#### [Entries shown]
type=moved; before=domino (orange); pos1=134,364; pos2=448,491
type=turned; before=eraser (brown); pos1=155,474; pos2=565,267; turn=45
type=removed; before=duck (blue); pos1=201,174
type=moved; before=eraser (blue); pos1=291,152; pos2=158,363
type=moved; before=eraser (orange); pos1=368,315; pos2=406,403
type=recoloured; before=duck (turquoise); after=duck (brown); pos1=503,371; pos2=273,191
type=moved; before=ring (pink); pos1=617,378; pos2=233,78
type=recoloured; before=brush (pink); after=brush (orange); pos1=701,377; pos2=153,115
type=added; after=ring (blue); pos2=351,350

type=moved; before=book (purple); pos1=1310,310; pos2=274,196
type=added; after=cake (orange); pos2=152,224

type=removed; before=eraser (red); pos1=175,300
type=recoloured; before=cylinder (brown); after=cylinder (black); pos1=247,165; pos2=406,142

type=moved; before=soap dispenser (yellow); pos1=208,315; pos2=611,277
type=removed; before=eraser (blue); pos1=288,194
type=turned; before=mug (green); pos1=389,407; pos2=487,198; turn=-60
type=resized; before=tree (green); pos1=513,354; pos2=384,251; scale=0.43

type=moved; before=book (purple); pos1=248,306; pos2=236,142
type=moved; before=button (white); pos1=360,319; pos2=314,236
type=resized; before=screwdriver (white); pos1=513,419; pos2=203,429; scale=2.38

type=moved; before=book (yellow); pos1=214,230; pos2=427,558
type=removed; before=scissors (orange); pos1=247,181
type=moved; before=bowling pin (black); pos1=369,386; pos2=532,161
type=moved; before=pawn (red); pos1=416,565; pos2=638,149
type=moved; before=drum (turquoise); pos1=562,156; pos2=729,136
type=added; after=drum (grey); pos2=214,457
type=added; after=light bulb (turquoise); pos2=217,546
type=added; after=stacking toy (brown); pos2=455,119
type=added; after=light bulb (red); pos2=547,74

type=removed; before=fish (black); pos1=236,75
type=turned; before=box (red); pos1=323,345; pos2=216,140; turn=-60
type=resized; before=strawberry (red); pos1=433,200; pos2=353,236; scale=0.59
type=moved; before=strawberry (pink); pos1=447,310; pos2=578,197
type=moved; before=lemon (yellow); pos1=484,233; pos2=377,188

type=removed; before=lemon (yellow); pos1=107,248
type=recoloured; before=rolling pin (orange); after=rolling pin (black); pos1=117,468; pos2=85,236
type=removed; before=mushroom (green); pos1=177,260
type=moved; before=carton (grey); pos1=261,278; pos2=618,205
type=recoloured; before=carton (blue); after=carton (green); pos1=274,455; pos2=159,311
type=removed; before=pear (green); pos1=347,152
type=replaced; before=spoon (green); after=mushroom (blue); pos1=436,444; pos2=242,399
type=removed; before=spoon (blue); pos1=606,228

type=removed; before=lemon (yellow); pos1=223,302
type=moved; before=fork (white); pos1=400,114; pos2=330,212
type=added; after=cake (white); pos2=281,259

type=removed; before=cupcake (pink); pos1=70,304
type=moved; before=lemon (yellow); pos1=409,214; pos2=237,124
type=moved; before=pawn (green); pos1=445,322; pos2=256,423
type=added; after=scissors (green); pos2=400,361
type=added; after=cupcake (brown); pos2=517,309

#### [Activity]
With nothing added or left out, print the data again.

#### [Output of the task]
type=moved; before=domino (orange); pos1=134,364; pos2=448,491
type=turned; before=eraser (brown); pos1=155,474; pos2=565,267; turn=45
type=removed; before=duck (blue); pos1=201,174
type=moved; before=eraser (blue); pos1=291,152; pos2=158,363
type=moved; before=eraser (orange); pos1=368,315; pos2=406,403
type=recoloured; before=duck (turquoise); after=duck (brown); pos1=503,371; pos2=273,191
type=moved; before=ring (pink); pos1=617,378; pos2=233,78
type=recoloured; before=brush (pink); after=brush (orange); pos1=701,377; pos2=153,115
type=added; after=ring (blue); pos2=351,350

type=moved; before=book (purple); pos1=1310,310; pos2=274,196
type=added; after=cake (orange); pos2=152,224

type=removed; before=eraser (red); pos1=175,300
type=recoloured; before=cylinder (brown); after=cylinder (black); pos1=247,165; pos2=406,142

type=moved; before=soap dispenser (yellow); pos1=208,315; pos2=611,277
type=removed; before=eraser (blue); pos1=288,194
type=turned; before=mug (green); pos1=389,407; pos2=487,198; turn=-60
type=resized; before=tree (green); pos1=513,354; pos2=384,251; scale=0.43

type=moved; before=book (purple); pos1=248,306; pos2=236,142
type=moved; before=button (white); pos1=360,319; pos2=314,236
type=resized; before=screwdriver (white); pos1=513,419; pos2=203,429; scale=2.38

type=moved; before=book (yellow); pos1=214,230; pos2=427,558
type=removed; before=scissors (orange); pos1=247,181
type=moved; before=bowling pin (black); pos1=369,386; pos2=532,161
type=moved; before=pawn (red); pos1=416,565; pos2=638,149
type=moved; before=drum (turquoise); pos1=562,156; pos2=729,136
type=added; after=drum (grey); pos2=214,457
type=added; after=light bulb (turquoise); pos2=217,546
type=added; after=stacking toy (brown); pos2=455,119
type=added; after=light bulb (red); pos2=547,74

type=removed; before=fish (black); pos1=236,75
type=turned; before=box (red); pos1=323,345; pos2=216,140; turn=-60
type=resized; before=strawberry (red); pos1=433,200; pos2=353,236; scale=0.59
type=moved; before=strawberry (pink); pos1=447,310; pos2=578,197
type=moved; before=lemon (yellow); pos1=484,233; pos2=377,188

type=removed; before=lemon (yellow); pos1=107,248
type=recoloured; before=rolling pin (orange); after=rolling pin (black); pos1=117,468; pos2=85,236
type=removed; before=mushroom (green); pos1=177,260
type=moved; before=carton (grey); pos1=261,278; pos2=618,205
type=recoloured; before=carton (blue); after=carton (green); pos1=274,455; pos2=159,311
type=removed; before=pear (green); pos1=347,152
type=replaced; before=spoon (green); after=mushroom (blue); pos1=436,444; pos2=242,399
type=removed; before=spoon (blue); pos1=606,228

type=removed; before=lemon (yellow); pos1=223,302
type=moved; before=fork (white); pos1=400,114; pos2=330,212
type=added; after=cake (white); pos2=281,259

type=removed; before=cupcake (pink); pos1=70,304
type=moved; before=lemon (yellow); pos1=409,214; pos2=237,124
type=moved; before=pawn (green); pos1=445,322; pos2=256,423
type=added; after=scissors (green); pos2=400,361
type=added; after=cupcake (brown); pos2=517,309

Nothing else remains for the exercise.